- EXERCISE DESCRIPTION: Every line of the listing below is to be duplicated exactly, with the pictures left out.

--------------------------------------------------

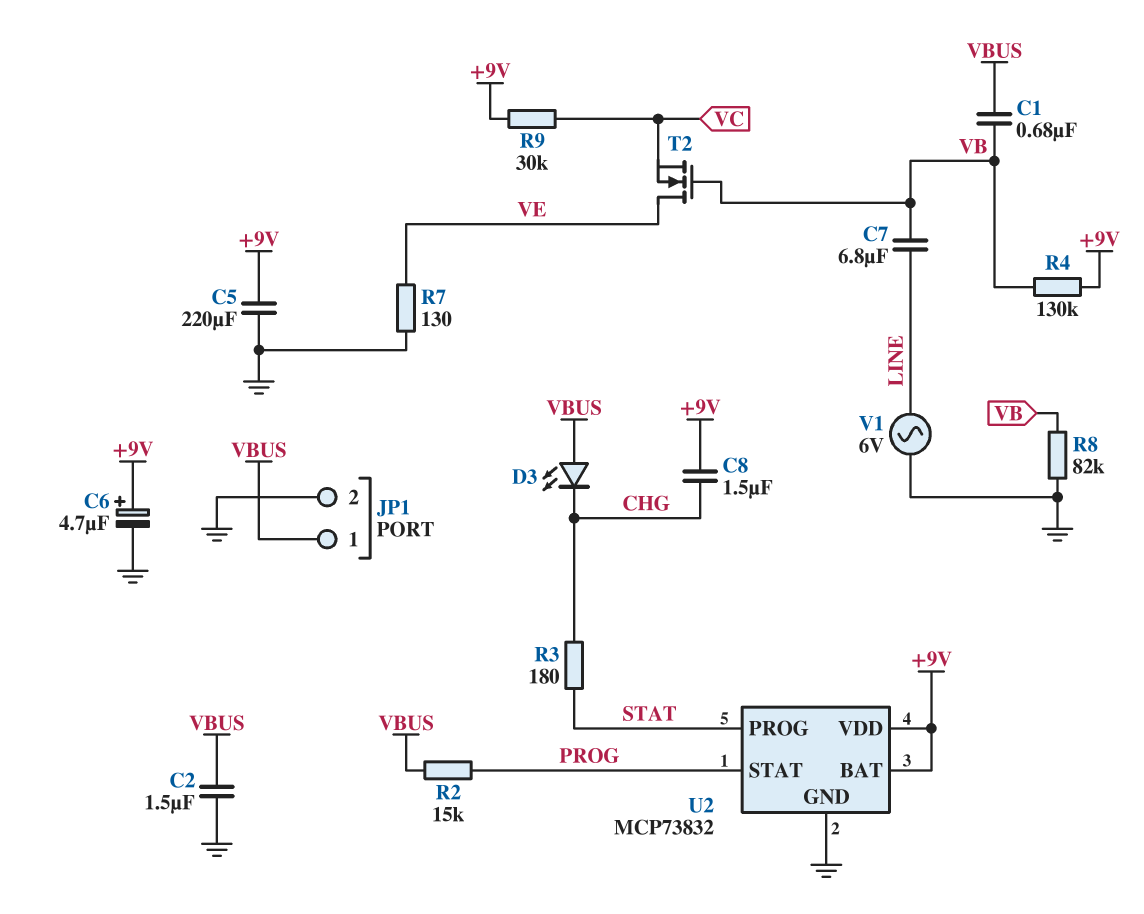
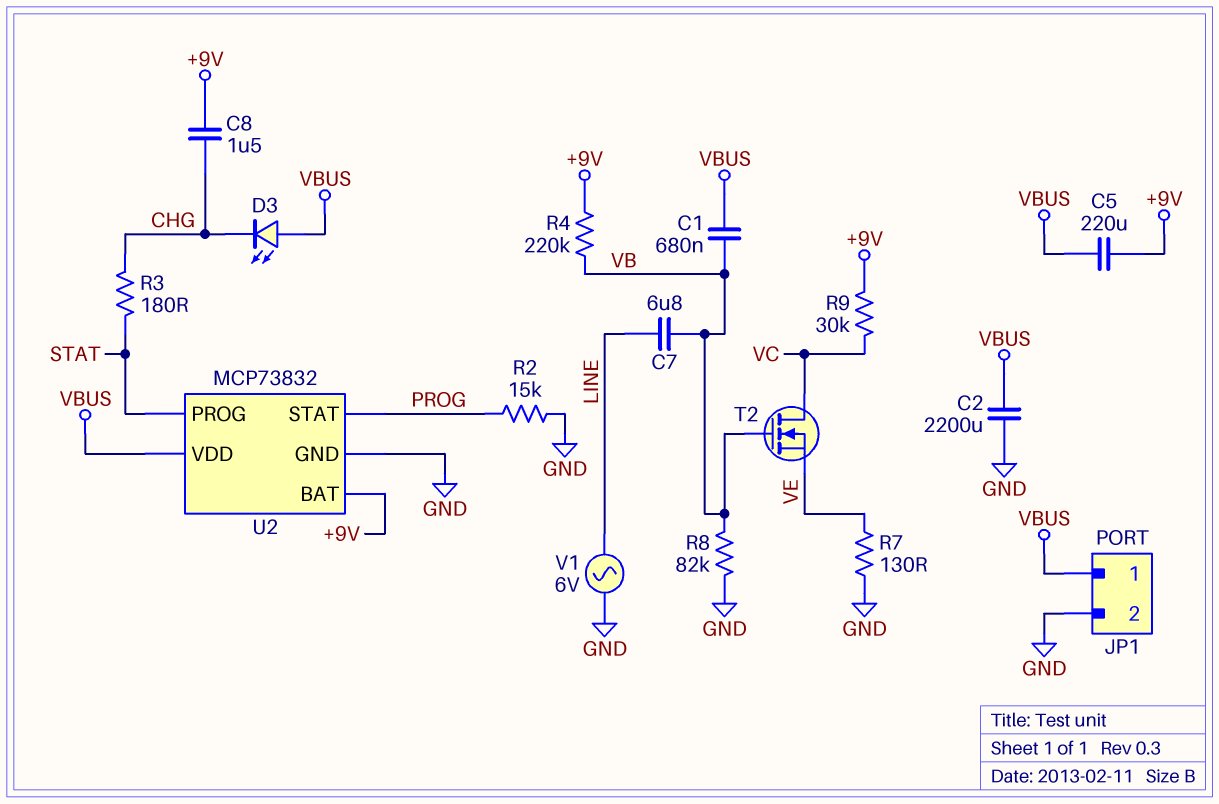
C2: 1.5uF (GND, VBUS) -> 2200uF (GND, VBUS)
C5: 220uF (+9V, GND) -> 220uF (+9V, VBUS)
C6: 4.7uF (plus +9V, minus GND) -> none
R2: 15k (PROG, VBUS) -> 15k (GND, PROG)
R4: 130k (+9V, VB) -> 220k (+9V, VB)
T2: NMOS (G VB, D VE, S VC) -> NMOS (G VB, D VC, S VE)
U2 pin VDD: +9V -> VBUS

--------------------------------------------------

- RESPONSE TO THE TASK:
C2: 1.5uF (GND, VBUS) -> 2200uF (GND, VBUS)
C5: 220uF (+9V, GND) -> 220uF (+9V, VBUS)
C6: 4.7uF (plus +9V, minus GND) -> none
R2: 15k (PROG, VBUS) -> 15k (GND, PROG)
R4: 130k (+9V, VB) -> 220k (+9V, VB)
T2: NMOS (G VB, D VE, S VC) -> NMOS (G VB, D VC, S VE)
U2 pin VDD: +9V -> VBUS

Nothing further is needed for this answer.